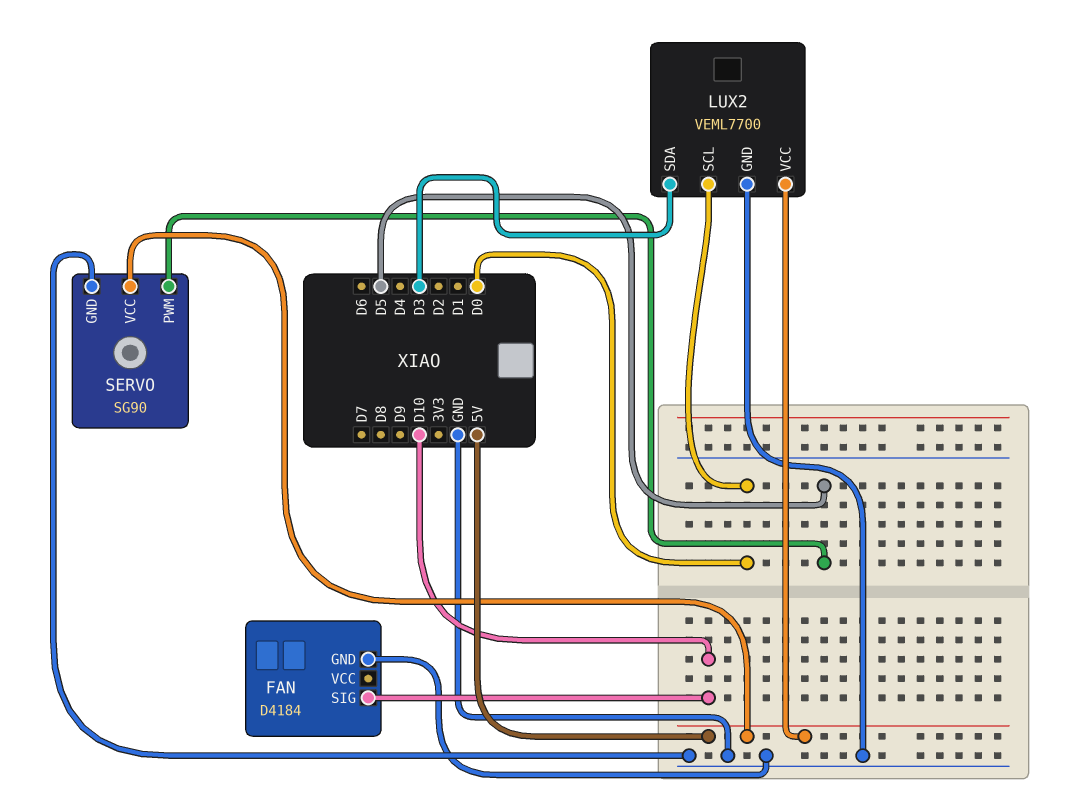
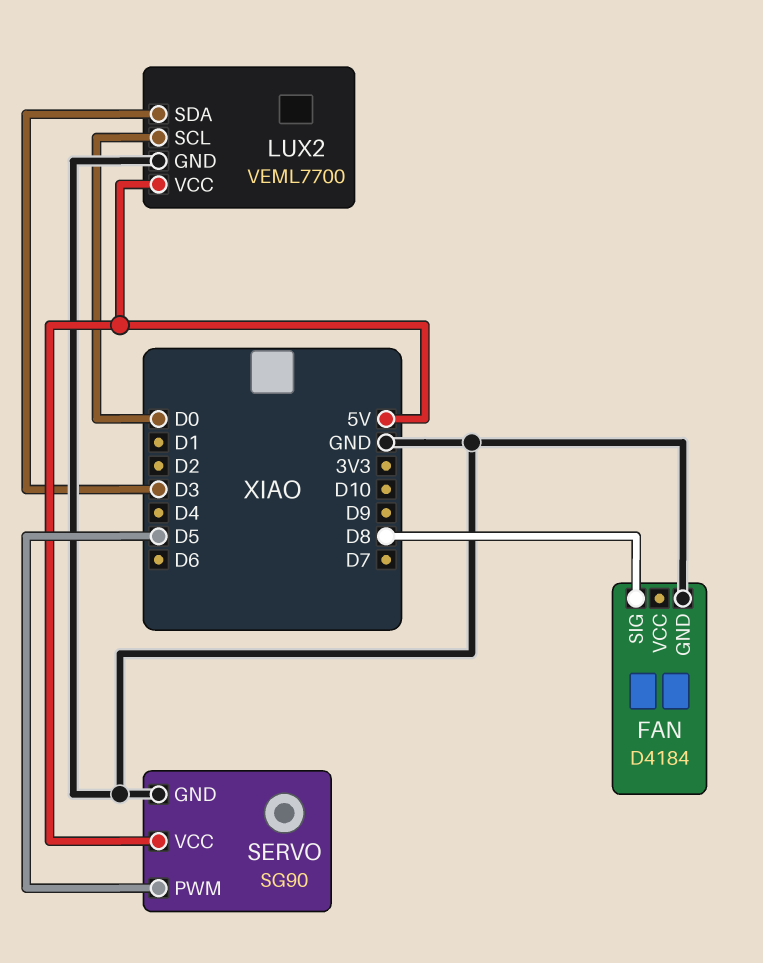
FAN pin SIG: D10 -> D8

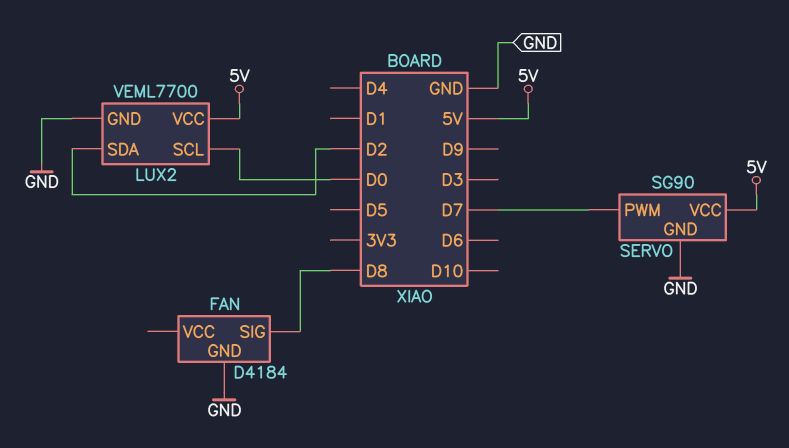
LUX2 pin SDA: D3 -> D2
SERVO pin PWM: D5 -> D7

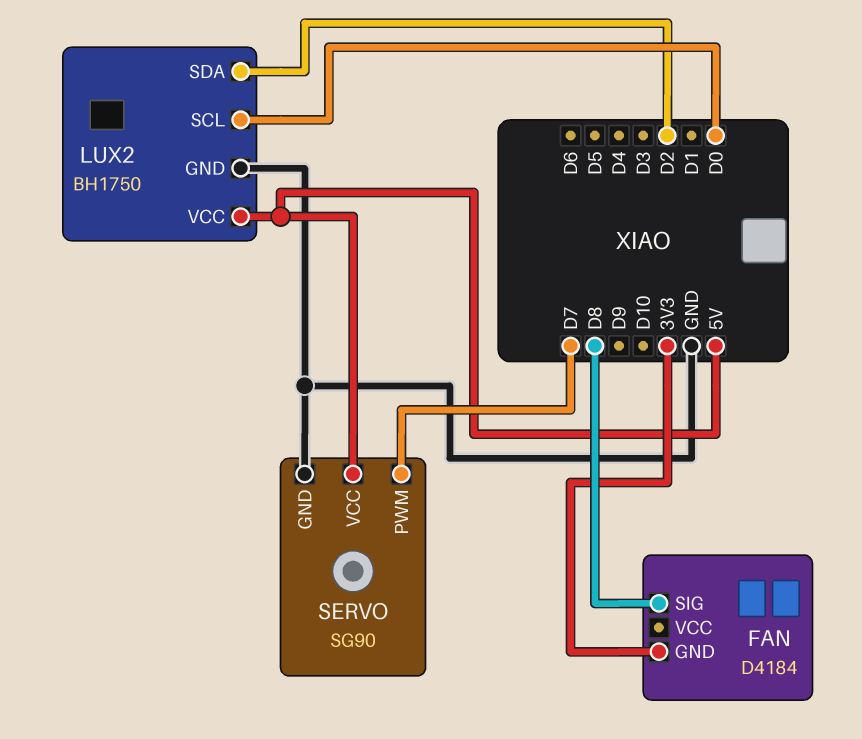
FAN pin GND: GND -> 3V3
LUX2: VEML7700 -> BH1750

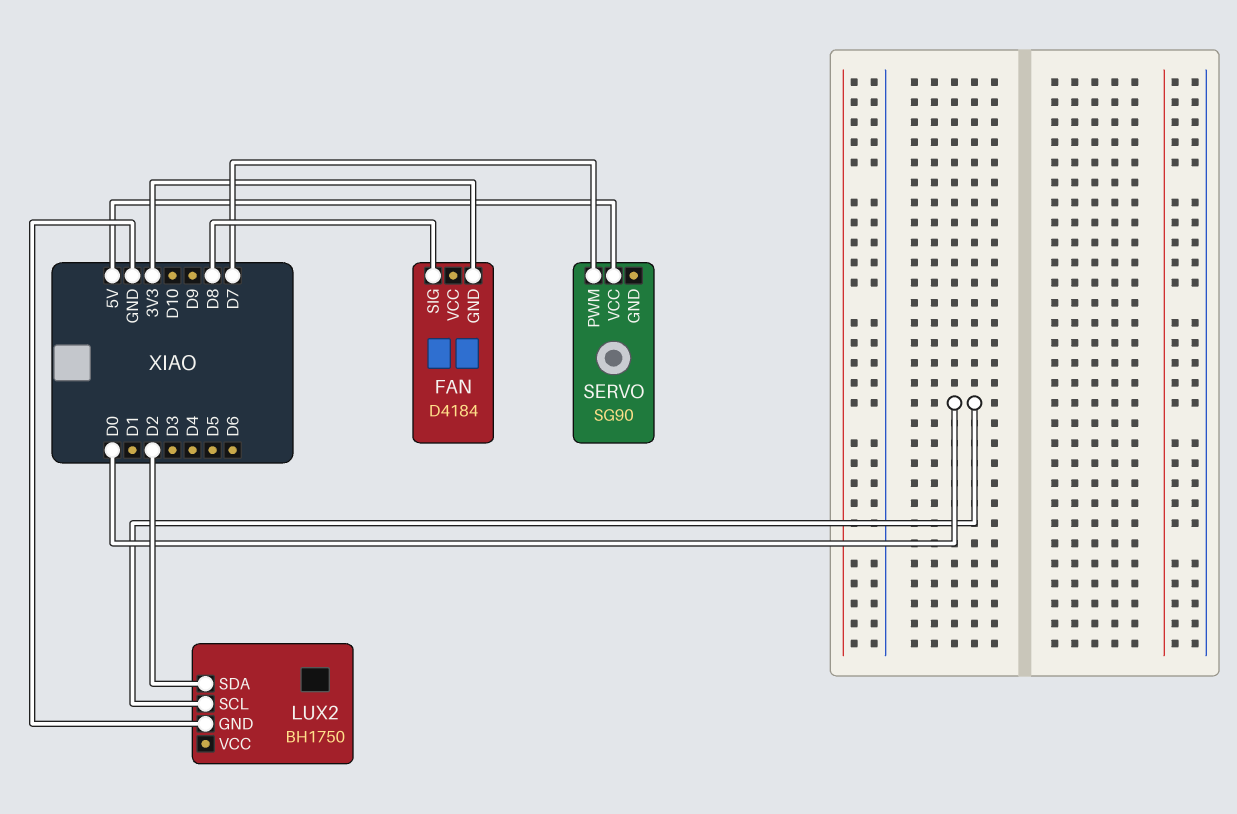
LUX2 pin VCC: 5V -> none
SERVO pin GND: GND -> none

▶ WHAT IS EXPECTED
Give back the full listing above word for word, and let no picture through.

▶ RESULT OF THE TASK
FAN pin SIG: D10 -> D8

LUX2 pin SDA: D3 -> D2
SERVO pin PWM: D5 -> D7

FAN pin GND: GND -> 3V3
LUX2: VEML7700 -> BH1750

LUX2 pin VCC: 5V -> none
SERVO pin GND: GND -> none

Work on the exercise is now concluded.